• What is being asked: From the listing below, retype exactly the line holding "green plate: 0 -> 1", the line holding "yellow lemon: 0 -> 2", and the lines between them; skip everything else.

• Study material:
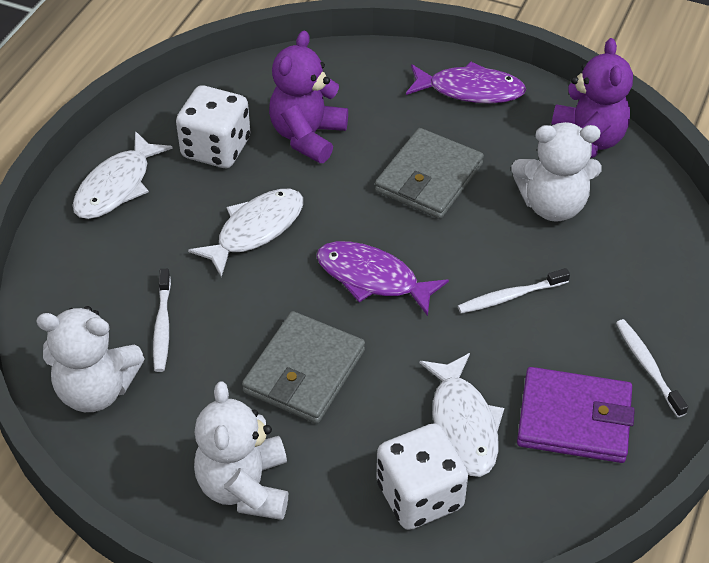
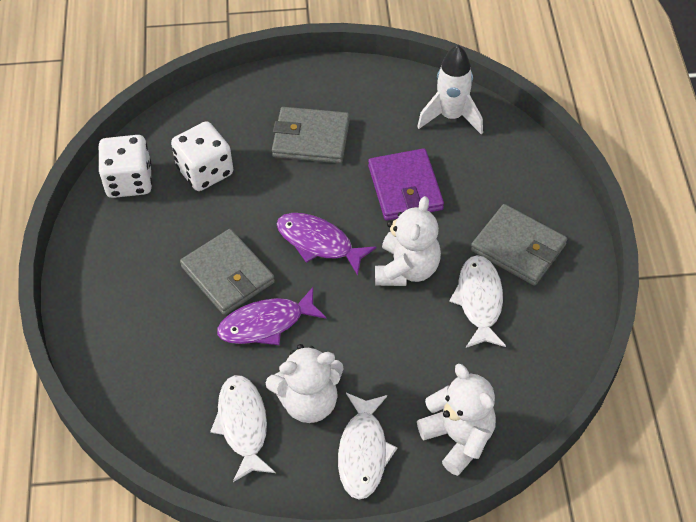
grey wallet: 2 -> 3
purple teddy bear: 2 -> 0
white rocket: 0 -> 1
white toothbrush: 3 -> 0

--

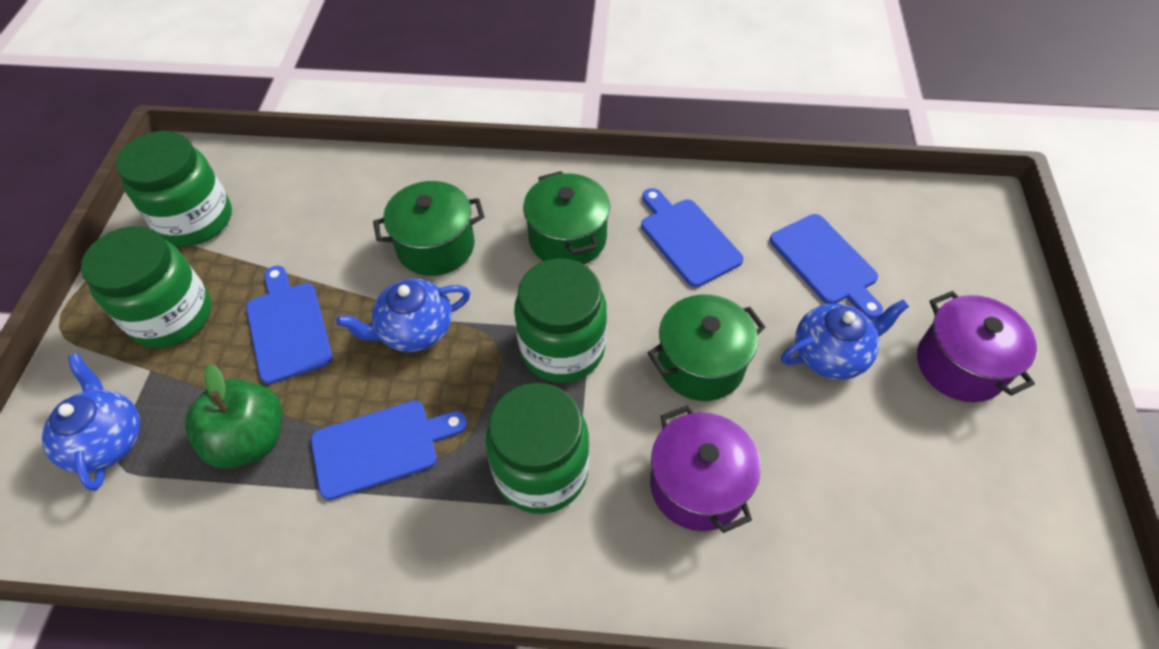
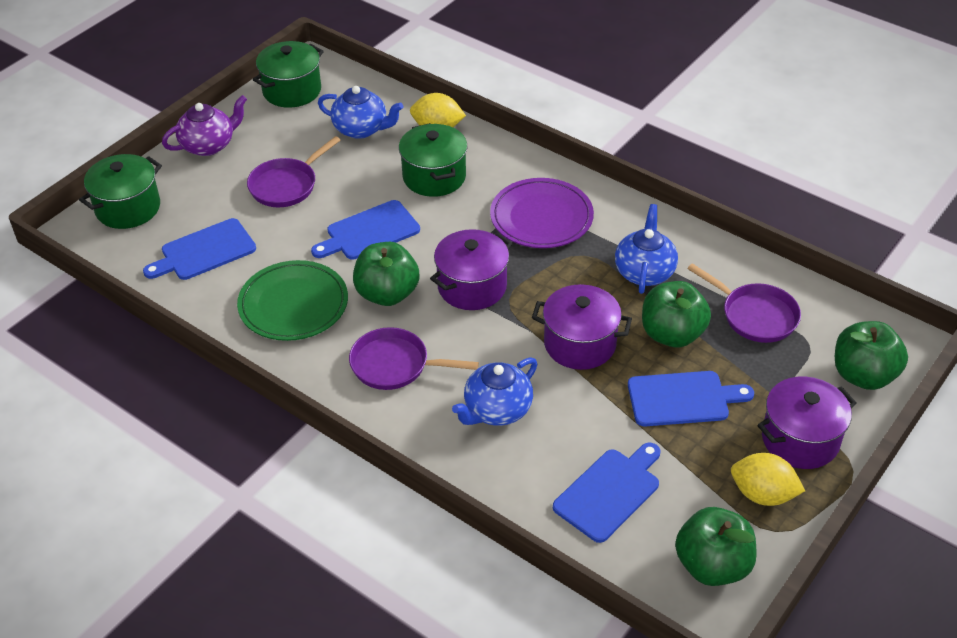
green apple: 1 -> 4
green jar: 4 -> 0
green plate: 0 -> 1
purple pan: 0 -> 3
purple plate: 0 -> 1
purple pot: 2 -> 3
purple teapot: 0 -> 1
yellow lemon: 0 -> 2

--

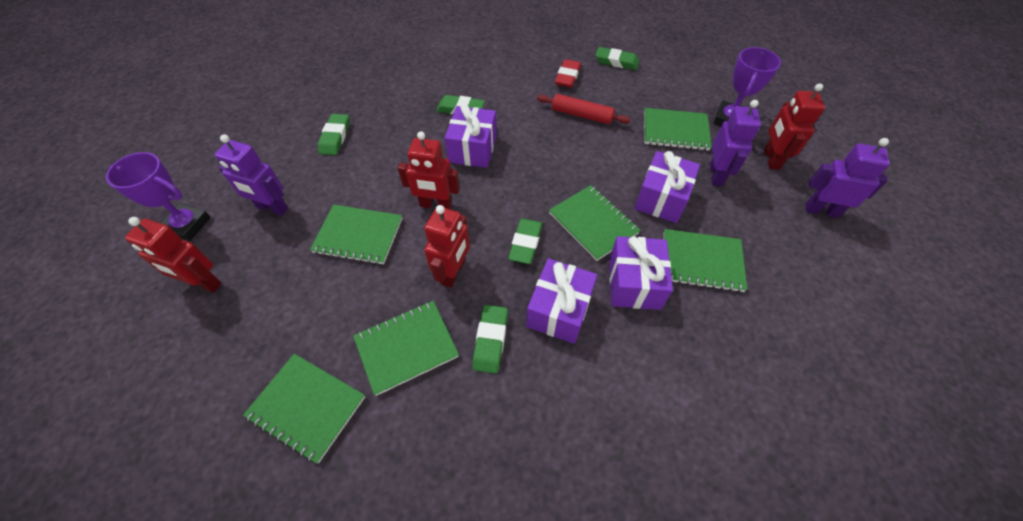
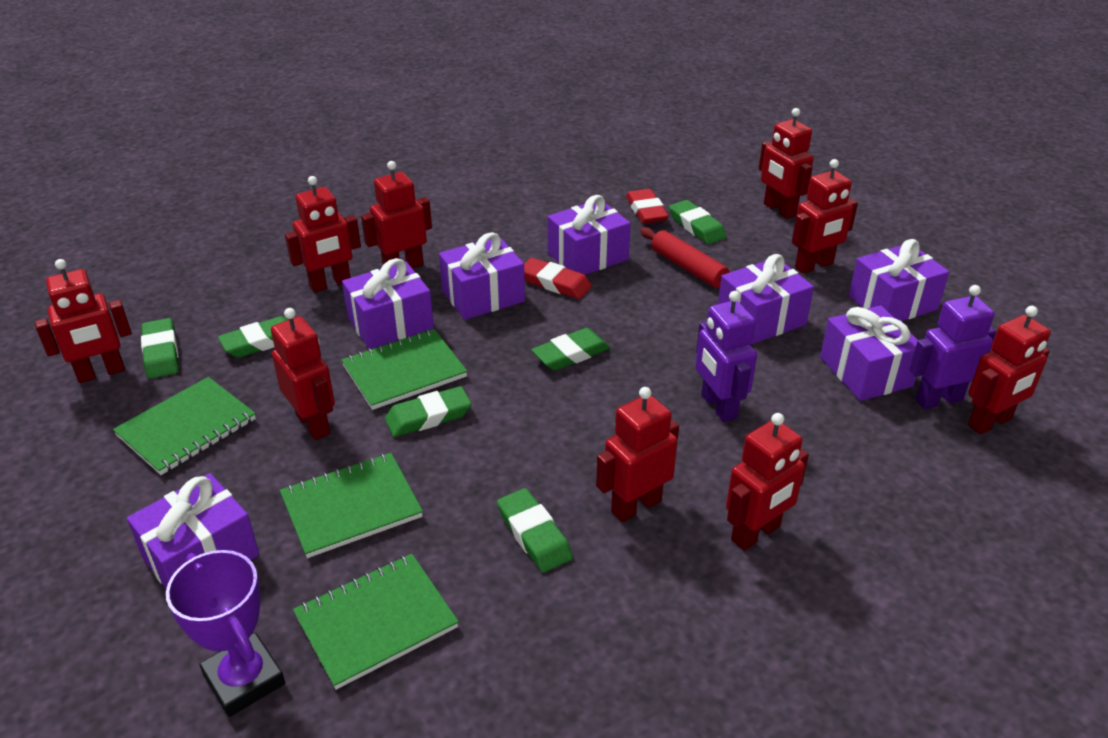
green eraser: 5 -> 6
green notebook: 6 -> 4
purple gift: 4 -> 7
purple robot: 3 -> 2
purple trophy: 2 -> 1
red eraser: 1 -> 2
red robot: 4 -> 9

• Result below:
green plate: 0 -> 1
purple pan: 0 -> 3
purple plate: 0 -> 1
purple pot: 2 -> 3
purple teapot: 0 -> 1
yellow lemon: 0 -> 2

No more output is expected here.